# INFORMATION SUPPLIED:

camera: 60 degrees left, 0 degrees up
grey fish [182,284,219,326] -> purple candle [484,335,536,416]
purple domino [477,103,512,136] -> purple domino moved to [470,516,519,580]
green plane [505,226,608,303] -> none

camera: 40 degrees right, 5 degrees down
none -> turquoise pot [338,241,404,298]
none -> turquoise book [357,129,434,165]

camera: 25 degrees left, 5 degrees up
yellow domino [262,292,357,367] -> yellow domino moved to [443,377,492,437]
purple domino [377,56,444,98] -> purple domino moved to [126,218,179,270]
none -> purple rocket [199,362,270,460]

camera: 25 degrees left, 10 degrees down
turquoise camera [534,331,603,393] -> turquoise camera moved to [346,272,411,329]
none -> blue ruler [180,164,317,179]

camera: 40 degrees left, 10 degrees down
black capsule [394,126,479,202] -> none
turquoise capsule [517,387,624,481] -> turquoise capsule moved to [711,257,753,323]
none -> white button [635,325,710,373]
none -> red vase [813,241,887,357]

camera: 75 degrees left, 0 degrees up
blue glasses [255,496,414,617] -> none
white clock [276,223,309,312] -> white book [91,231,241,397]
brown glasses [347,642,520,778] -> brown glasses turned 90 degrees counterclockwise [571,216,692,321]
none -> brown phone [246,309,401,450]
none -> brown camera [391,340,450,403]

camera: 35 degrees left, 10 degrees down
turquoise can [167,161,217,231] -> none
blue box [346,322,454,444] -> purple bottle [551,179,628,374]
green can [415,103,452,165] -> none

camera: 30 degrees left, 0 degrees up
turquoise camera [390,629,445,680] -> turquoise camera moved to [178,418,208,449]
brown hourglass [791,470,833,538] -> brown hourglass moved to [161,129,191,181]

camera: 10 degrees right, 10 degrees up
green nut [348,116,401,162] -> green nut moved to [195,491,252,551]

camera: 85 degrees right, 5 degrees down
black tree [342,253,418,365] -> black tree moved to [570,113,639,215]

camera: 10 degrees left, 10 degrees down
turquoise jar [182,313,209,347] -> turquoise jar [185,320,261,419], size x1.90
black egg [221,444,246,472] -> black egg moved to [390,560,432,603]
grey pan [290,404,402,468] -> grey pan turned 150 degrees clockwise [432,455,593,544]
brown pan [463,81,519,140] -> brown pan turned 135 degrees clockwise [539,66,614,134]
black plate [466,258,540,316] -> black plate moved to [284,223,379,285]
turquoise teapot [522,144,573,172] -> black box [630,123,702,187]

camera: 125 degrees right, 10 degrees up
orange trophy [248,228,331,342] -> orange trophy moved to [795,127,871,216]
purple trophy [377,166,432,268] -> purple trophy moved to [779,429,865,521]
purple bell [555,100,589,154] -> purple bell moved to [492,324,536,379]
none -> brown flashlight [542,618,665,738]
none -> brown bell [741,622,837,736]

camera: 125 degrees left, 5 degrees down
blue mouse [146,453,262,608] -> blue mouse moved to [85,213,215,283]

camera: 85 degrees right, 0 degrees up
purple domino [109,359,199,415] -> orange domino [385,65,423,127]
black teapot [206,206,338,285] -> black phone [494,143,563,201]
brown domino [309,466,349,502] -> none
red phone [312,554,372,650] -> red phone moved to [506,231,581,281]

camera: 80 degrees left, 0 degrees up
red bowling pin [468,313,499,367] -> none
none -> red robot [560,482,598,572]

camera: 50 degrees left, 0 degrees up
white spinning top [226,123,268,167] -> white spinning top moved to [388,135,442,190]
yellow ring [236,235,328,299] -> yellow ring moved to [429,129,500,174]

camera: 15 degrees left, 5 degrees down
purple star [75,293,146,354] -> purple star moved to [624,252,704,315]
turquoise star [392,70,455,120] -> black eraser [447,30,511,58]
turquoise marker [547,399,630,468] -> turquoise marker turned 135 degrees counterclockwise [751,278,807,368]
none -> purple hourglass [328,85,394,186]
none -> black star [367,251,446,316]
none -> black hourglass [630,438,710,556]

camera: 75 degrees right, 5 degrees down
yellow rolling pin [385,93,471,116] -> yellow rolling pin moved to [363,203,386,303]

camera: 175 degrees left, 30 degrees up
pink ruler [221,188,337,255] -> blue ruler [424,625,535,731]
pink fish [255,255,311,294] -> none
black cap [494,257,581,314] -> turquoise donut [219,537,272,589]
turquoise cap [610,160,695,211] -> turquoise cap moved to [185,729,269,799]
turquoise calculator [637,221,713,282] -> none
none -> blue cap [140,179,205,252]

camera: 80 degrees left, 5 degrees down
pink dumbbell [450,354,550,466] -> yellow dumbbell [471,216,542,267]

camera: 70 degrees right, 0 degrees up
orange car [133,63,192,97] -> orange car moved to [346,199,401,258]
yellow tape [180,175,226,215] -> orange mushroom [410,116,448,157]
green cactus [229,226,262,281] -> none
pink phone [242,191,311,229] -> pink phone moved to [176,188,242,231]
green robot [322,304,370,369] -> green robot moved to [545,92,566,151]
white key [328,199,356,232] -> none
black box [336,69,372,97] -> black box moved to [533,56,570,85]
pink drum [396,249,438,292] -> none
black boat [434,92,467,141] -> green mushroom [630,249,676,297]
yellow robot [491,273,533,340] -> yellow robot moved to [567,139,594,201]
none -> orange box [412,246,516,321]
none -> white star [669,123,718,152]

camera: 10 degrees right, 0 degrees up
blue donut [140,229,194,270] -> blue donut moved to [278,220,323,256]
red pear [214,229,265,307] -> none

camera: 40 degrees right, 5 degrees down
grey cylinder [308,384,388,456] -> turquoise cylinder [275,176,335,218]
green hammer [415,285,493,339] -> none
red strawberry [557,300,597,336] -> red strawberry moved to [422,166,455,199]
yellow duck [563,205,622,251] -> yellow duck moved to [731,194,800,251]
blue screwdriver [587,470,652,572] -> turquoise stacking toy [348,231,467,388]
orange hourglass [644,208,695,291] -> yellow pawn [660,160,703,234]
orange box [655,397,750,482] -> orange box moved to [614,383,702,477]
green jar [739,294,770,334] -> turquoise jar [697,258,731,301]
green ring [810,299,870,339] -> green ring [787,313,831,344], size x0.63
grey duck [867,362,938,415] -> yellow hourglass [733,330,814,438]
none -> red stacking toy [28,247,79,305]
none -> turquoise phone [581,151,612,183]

# TASK DIRECTIONS:
Please print exactly the lines from the one containing "pink drum [396,249,438,292] -> none" through the last line of the records, both included, and nothing else.

# RESULT OF THIS EXERCISE:
pink drum [396,249,438,292] -> none
black boat [434,92,467,141] -> green mushroom [630,249,676,297]
yellow robot [491,273,533,340] -> yellow robot moved to [567,139,594,201]
none -> orange box [412,246,516,321]
none -> white star [669,123,718,152]

camera: 10 degrees right, 0 degrees up
blue donut [140,229,194,270] -> blue donut moved to [278,220,323,256]
red pear [214,229,265,307] -> none

camera: 40 degrees right, 5 degrees down
grey cylinder [308,384,388,456] -> turquoise cylinder [275,176,335,218]
green hammer [415,285,493,339] -> none
red strawberry [557,300,597,336] -> red strawberry moved to [422,166,455,199]
yellow duck [563,205,622,251] -> yellow duck moved to [731,194,800,251]
blue screwdriver [587,470,652,572] -> turquoise stacking toy [348,231,467,388]
orange hourglass [644,208,695,291] -> yellow pawn [660,160,703,234]
orange box [655,397,750,482] -> orange box moved to [614,383,702,477]
green jar [739,294,770,334] -> turquoise jar [697,258,731,301]
green ring [810,299,870,339] -> green ring [787,313,831,344], size x0.63
grey duck [867,362,938,415] -> yellow hourglass [733,330,814,438]
none -> red stacking toy [28,247,79,305]
none -> turquoise phone [581,151,612,183]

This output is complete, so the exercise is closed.